- Records to use:
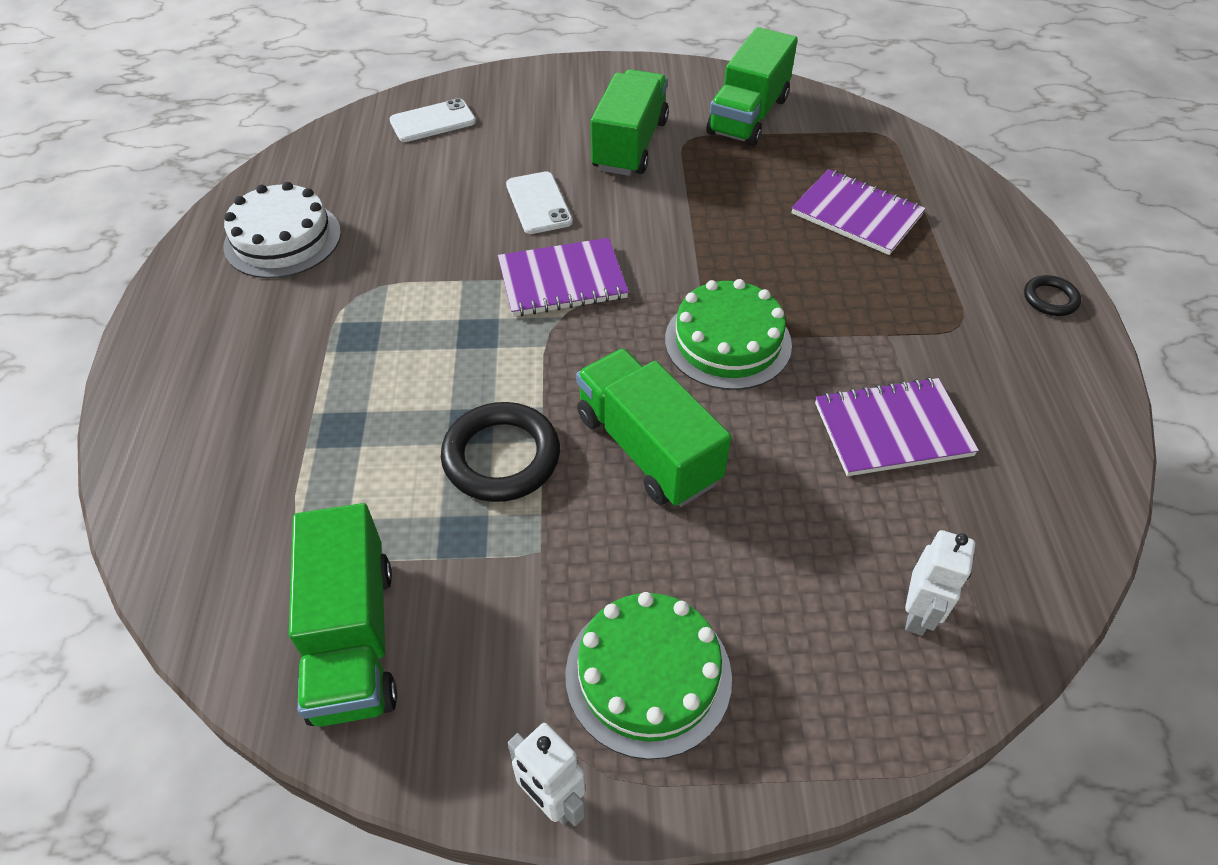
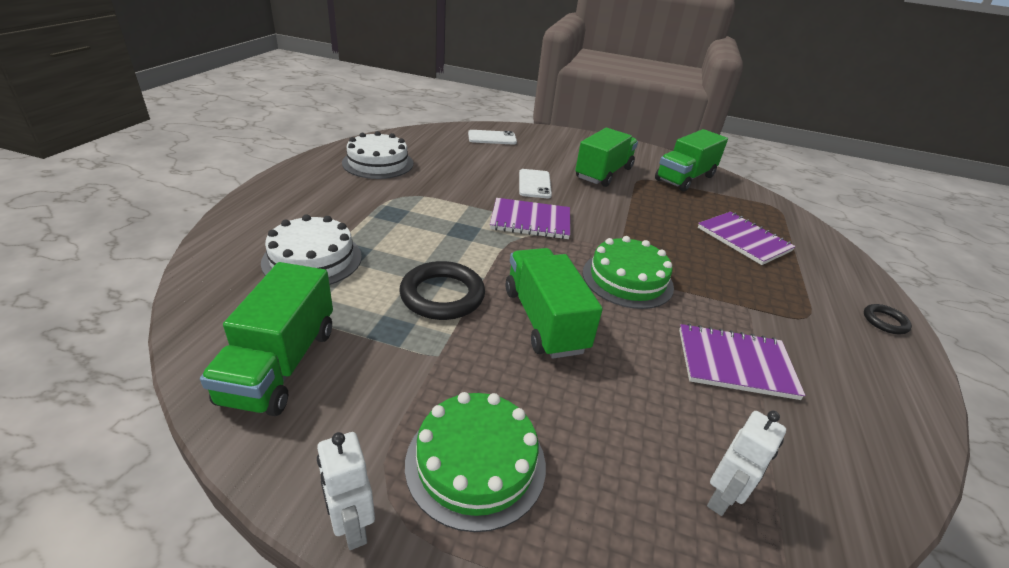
camera: 15 degrees right, 15 degrees down
none -> white cake [261,214,362,285]

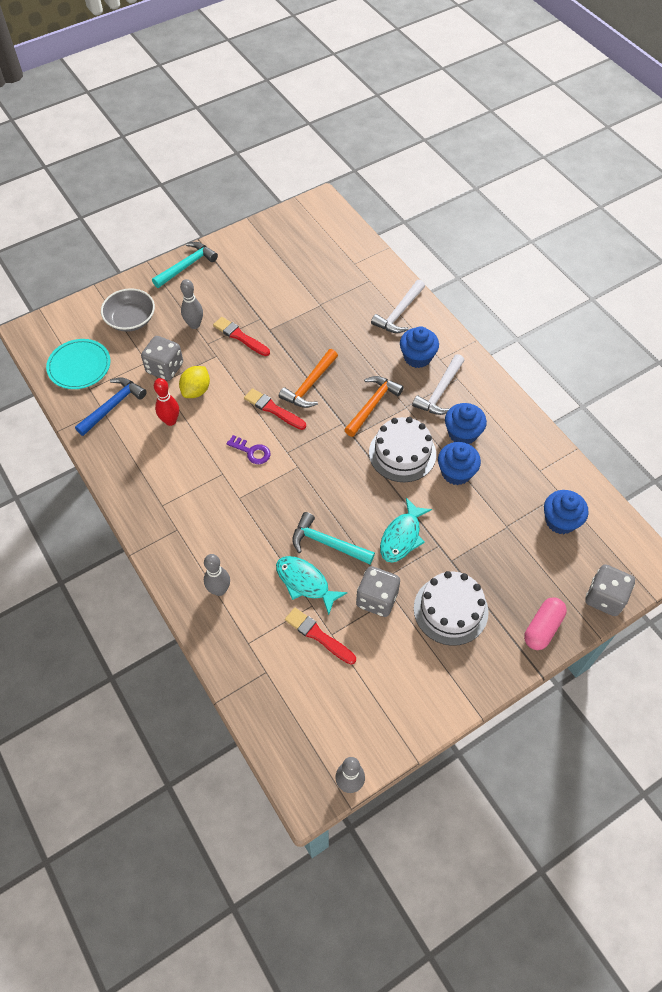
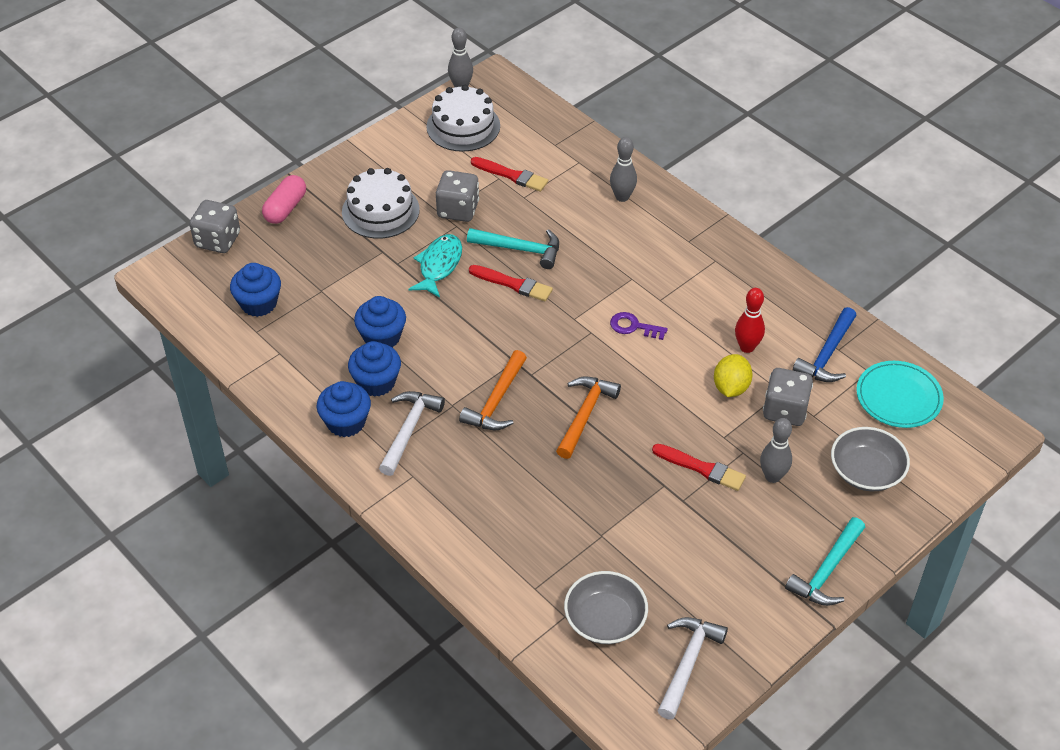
camera: 170 degrees right, 10 degrees down
red brush [244,388,306,430] -> red brush moved to [469,265,553,301]
turquoise fish [276,556,348,615] -> none
white cake [369,417,436,482] -> white cake moved to [426,85,500,152]
white hammer [371,280,425,333] -> white hammer moved to [658,617,728,719]
blue cupcake [400,326,439,368] -> blue cupcake moved to [317,381,371,437]
none -> grey bowl [564,571,648,644]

- Task:
Copy out, from the material above, each line where the word "camera" is present.

- Solved problem:
camera: 15 degrees right, 15 degrees down
camera: 170 degrees right, 10 degrees down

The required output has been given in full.